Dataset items
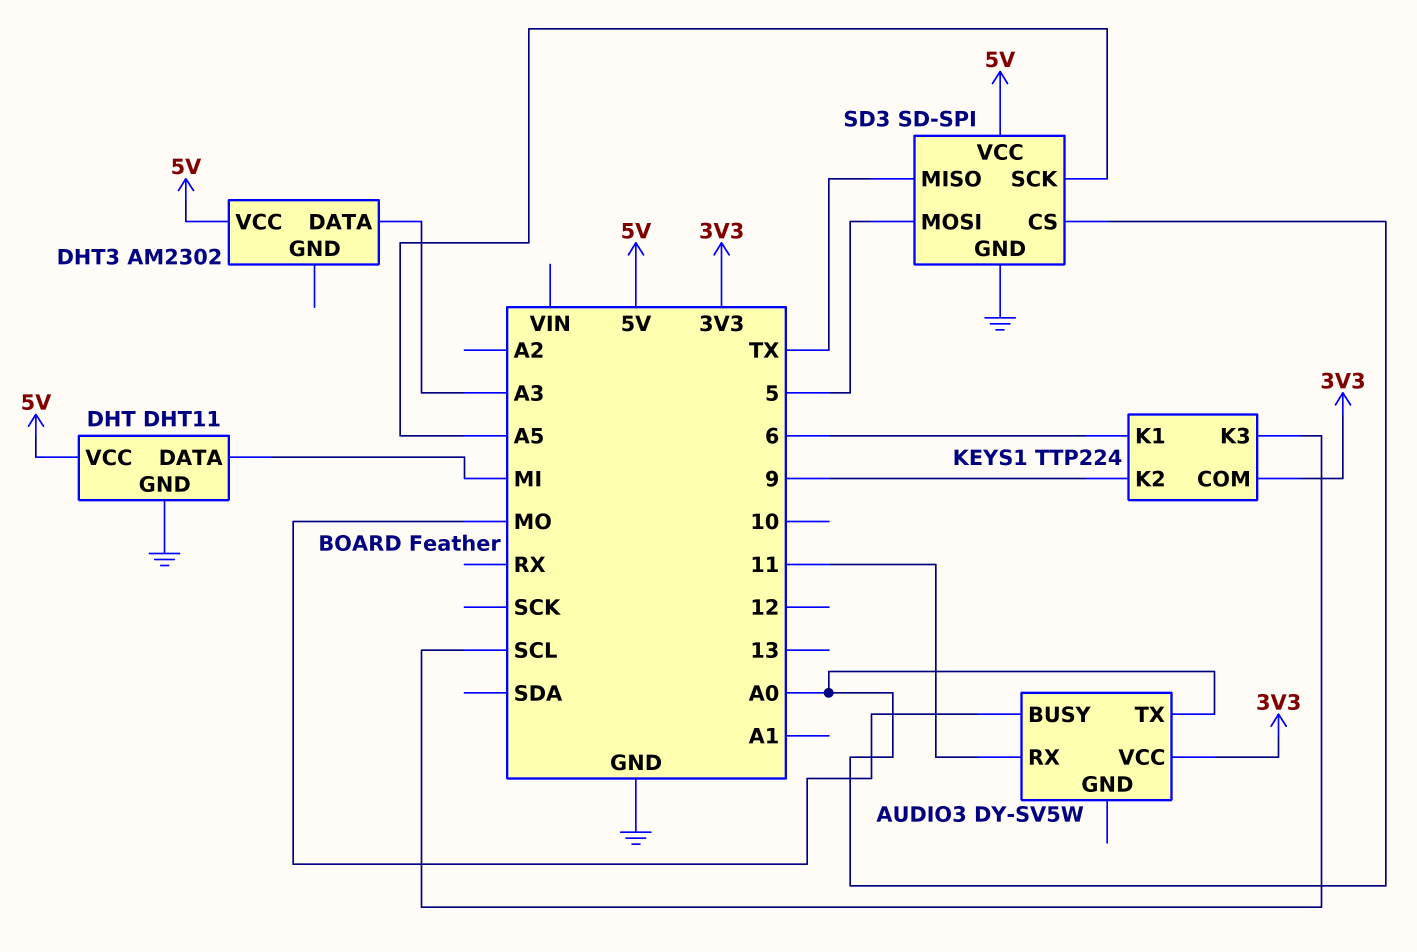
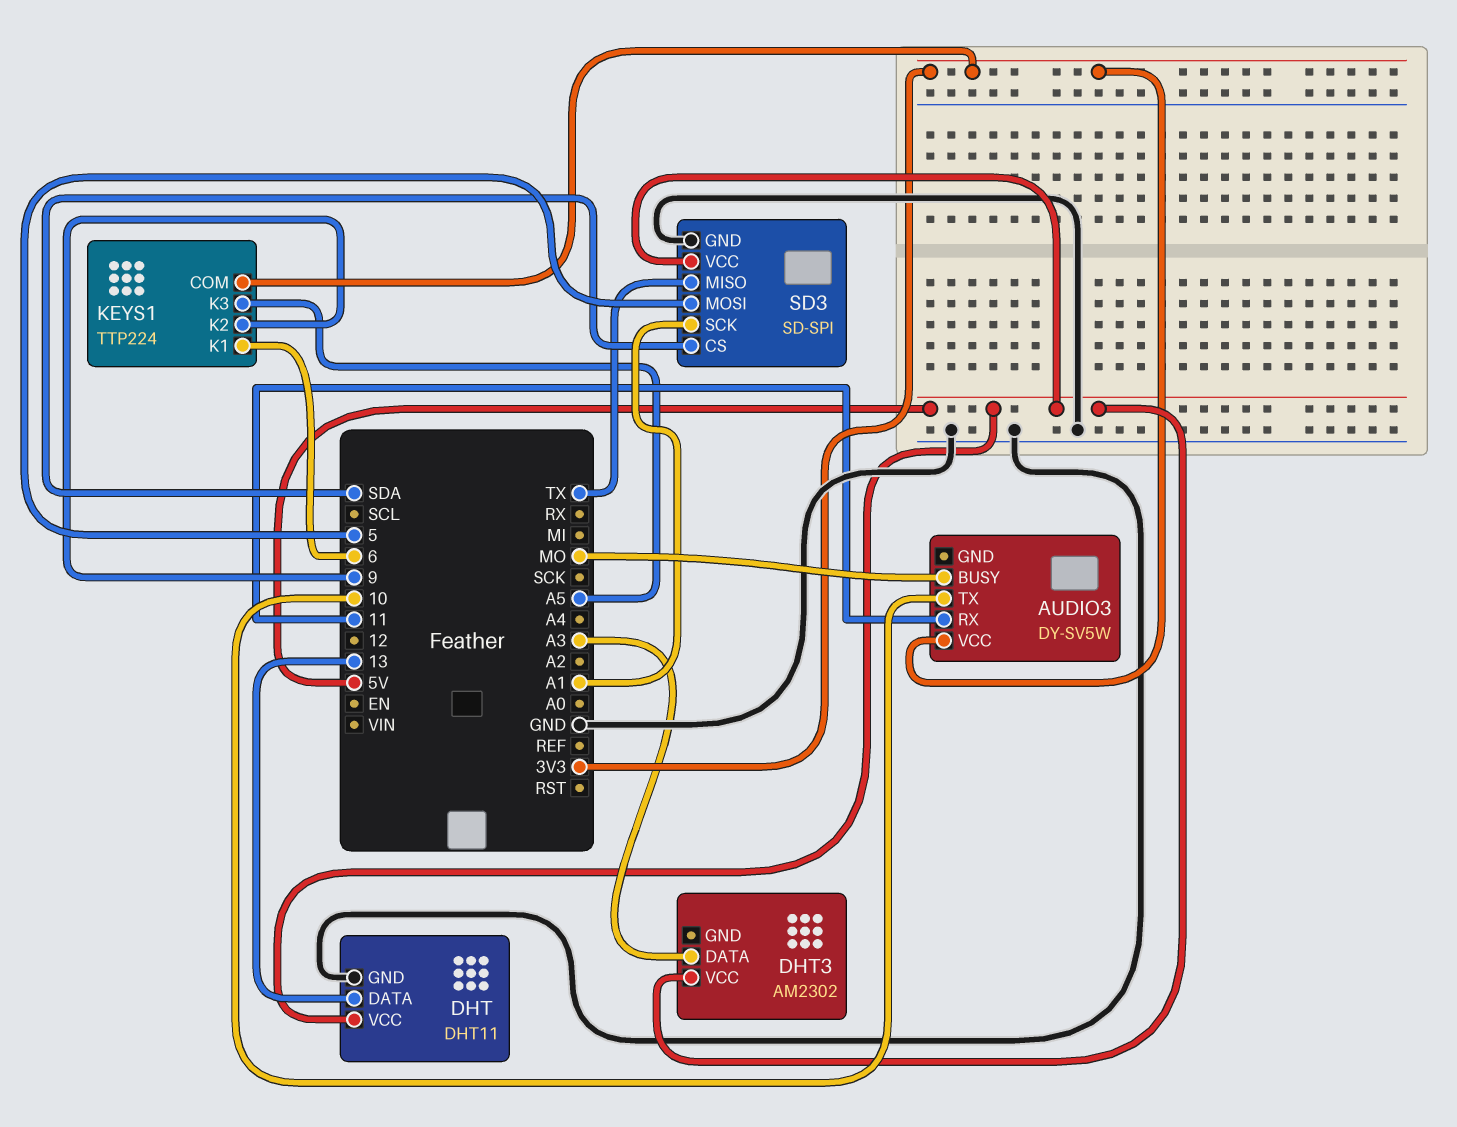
AUDIO3 pin TX: A0 -> 10
DHT pin DATA: MI -> 13
KEYS1 pin K3: SCL -> A5
SD3 pin CS: A0 -> SDA
SD3 pin SCK: A5 -> A1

- WORK ORDER -
Write out, without alteration, the line that contains "DHT pin DATA: MI -> 13" and all subsequent lines down to the end of the data above.

- WRITTEN ANSWER -
DHT pin DATA: MI -> 13
KEYS1 pin K3: SCL -> A5
SD3 pin CS: A0 -> SDA
SD3 pin SCK: A5 -> A1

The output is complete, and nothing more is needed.